■ WORK ORDER ■
Only the lines from the one containing "C12: 15nF (GND, N16) -> 15nF (GND, N18)" to the end of the data should be copied, exactly and without pictures.

(Records drawn from a dataset)
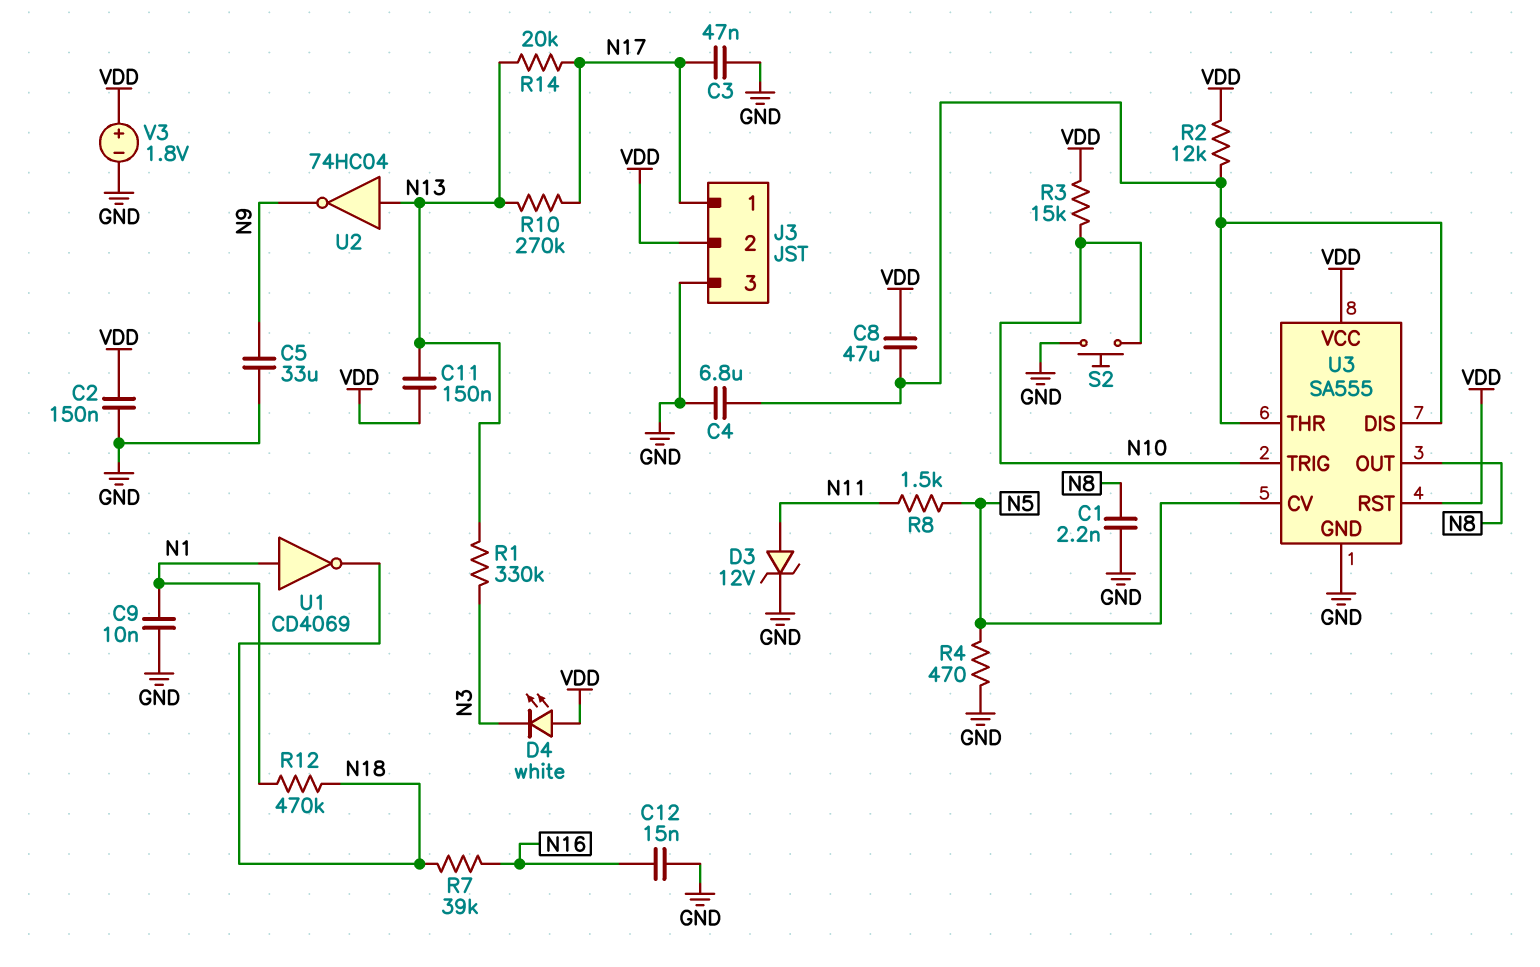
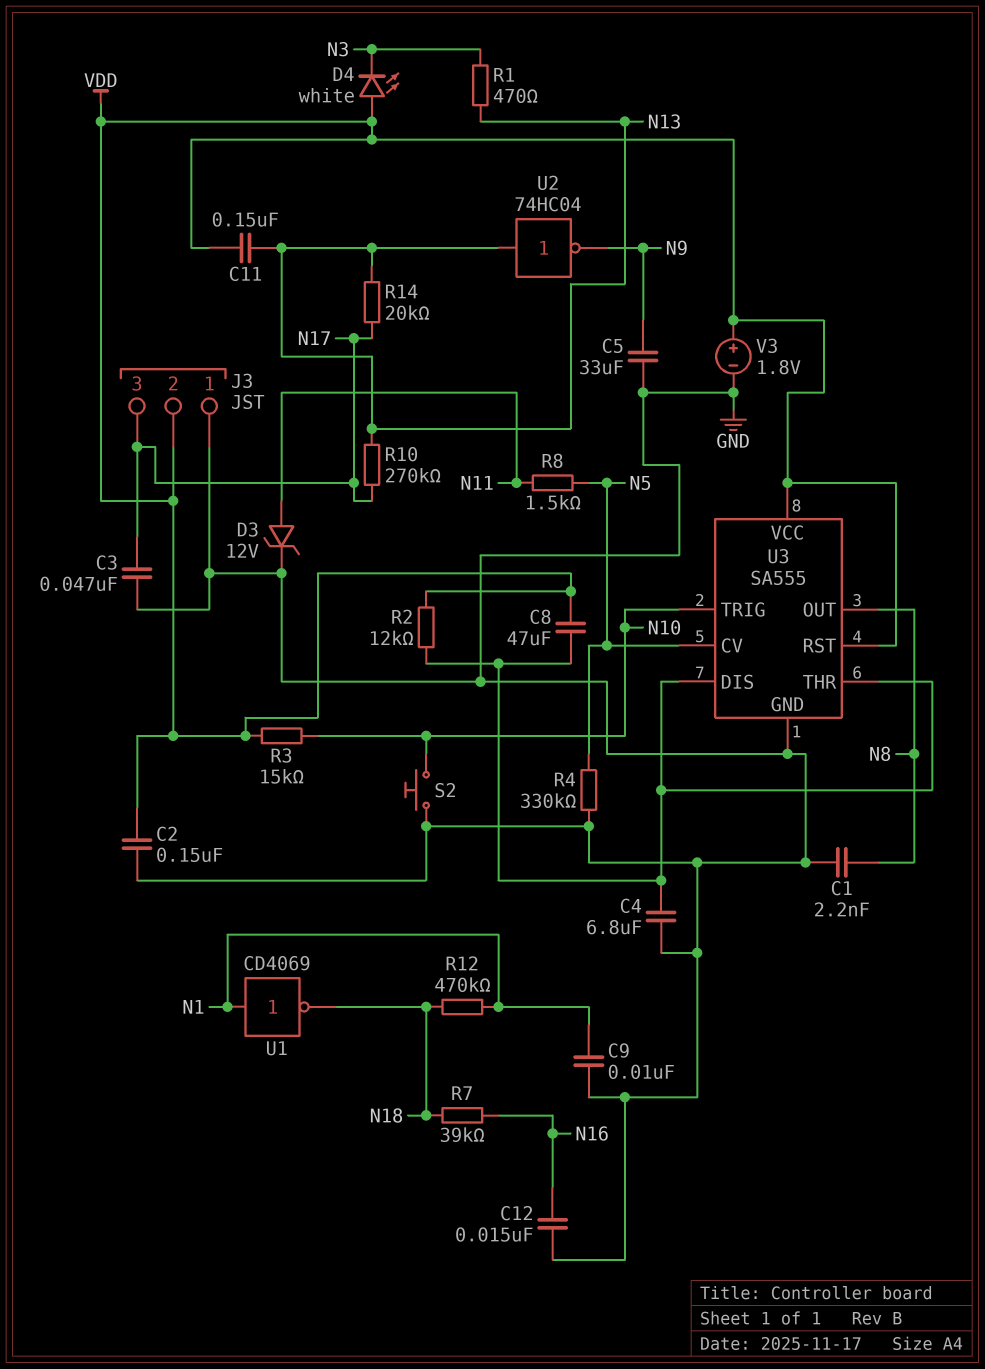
J3 pin 1: N17 -> GND
J3 pin 3: GND -> N17
R1: 330k (N3, N13) -> 470 (N3, N13)
R4: 470 (GND, N5) -> 330k (GND, N5)

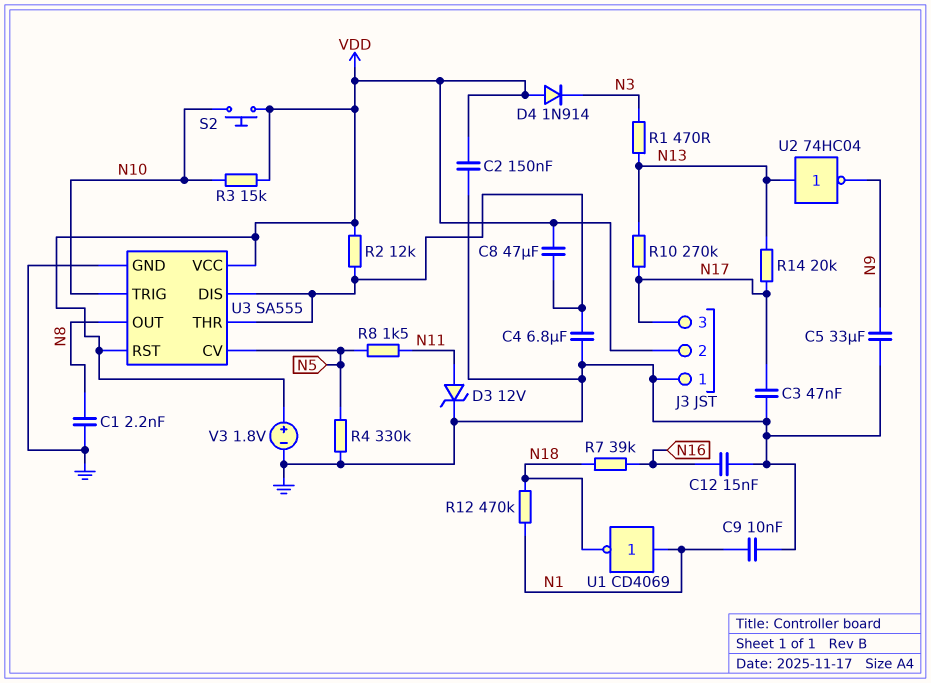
C11: 150nF (N13, VDD) -> none
D4: LED white (A VDD, K N3) -> diode 1N914 (A VDD, K N3)
S2: button (GND, N10) -> button (N10, VDD)

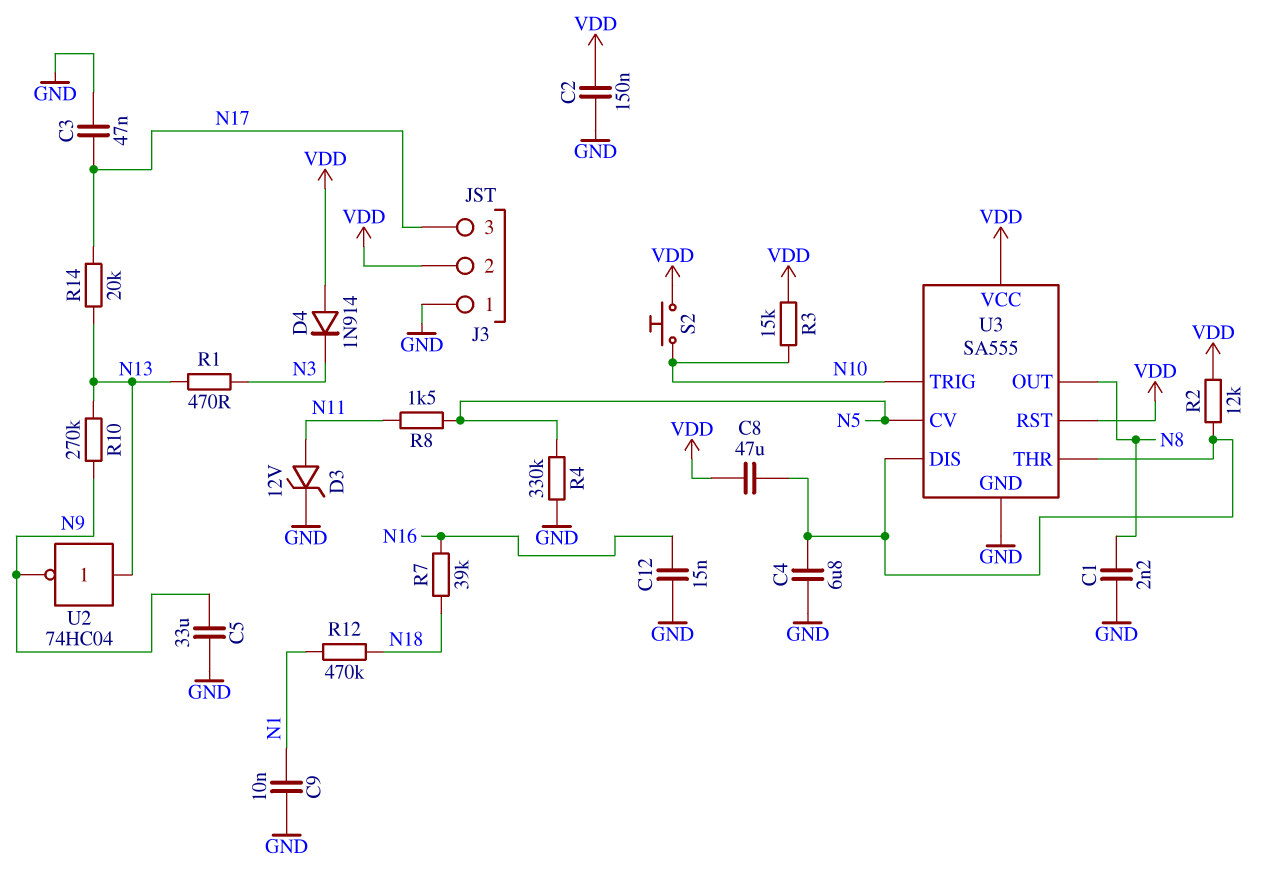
R10: 270k (N13, N17) -> 270k (N9, N13)
U1: NOT CD4069 (in N1, out N18) -> none
V3: 1.8V (plus VDD, minus GND) -> none

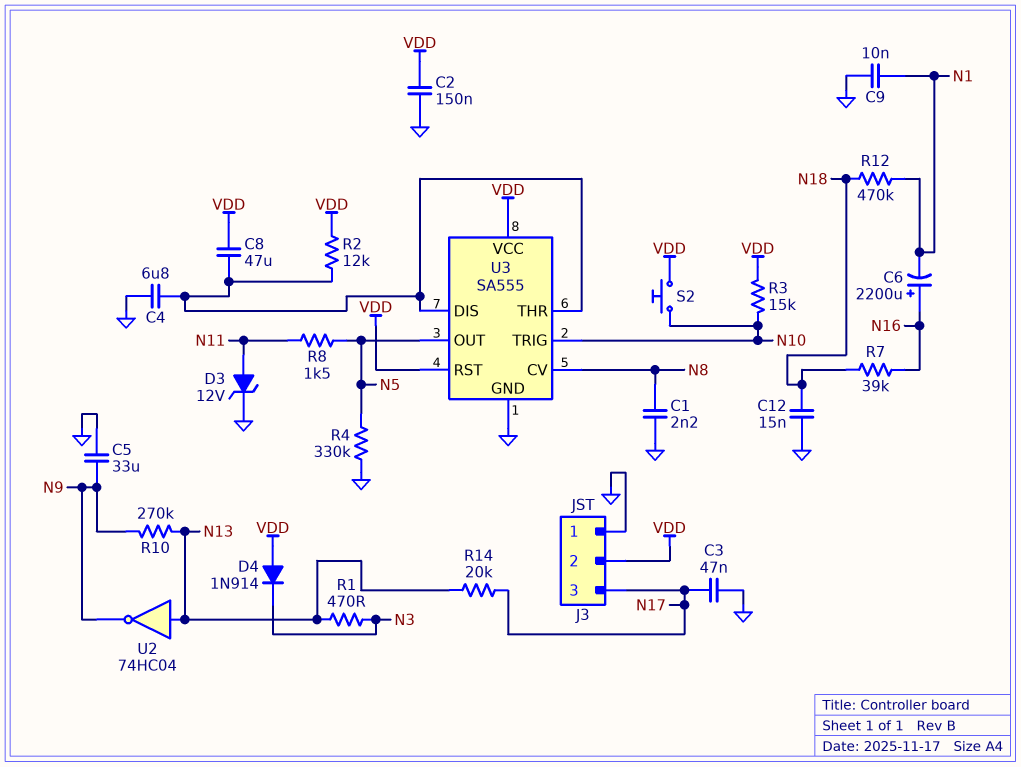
C6: none -> 2200uF (plus N16, minus N1)
C12: 15nF (GND, N16) -> 15nF (GND, N18)
U3 pin CV: N5 -> N8
U3 pin OUT: N8 -> N5

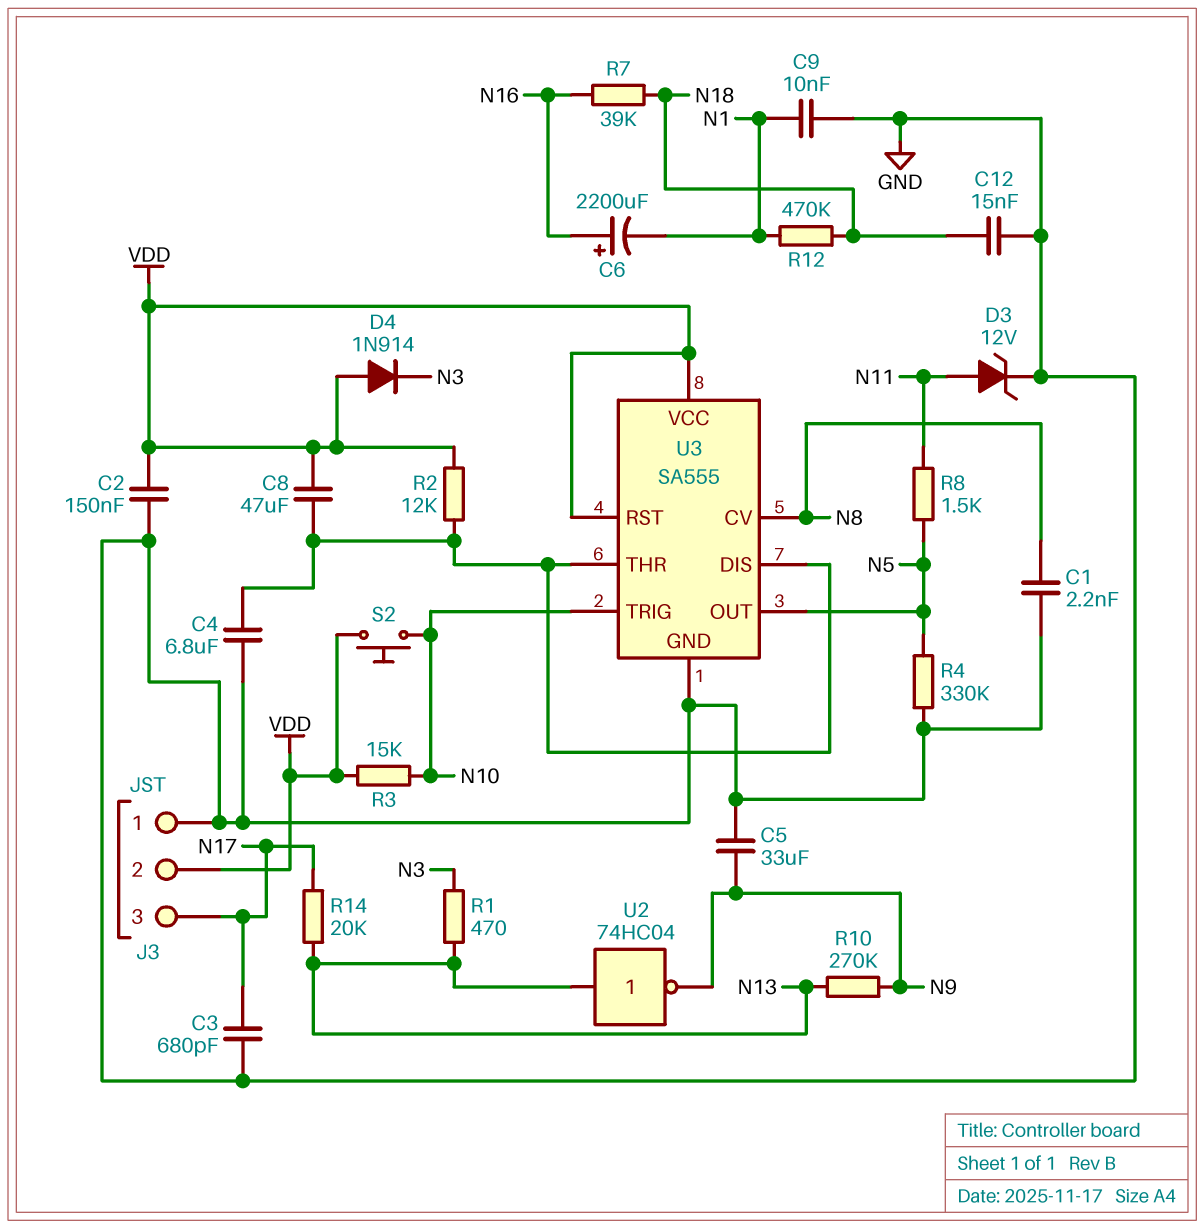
C3: 47nF (GND, N17) -> 680pF (GND, N17)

■ RESPONSE AREA ■
C12: 15nF (GND, N16) -> 15nF (GND, N18)
U3 pin CV: N5 -> N8
U3 pin OUT: N8 -> N5

C3: 47nF (GND, N17) -> 680pF (GND, N17)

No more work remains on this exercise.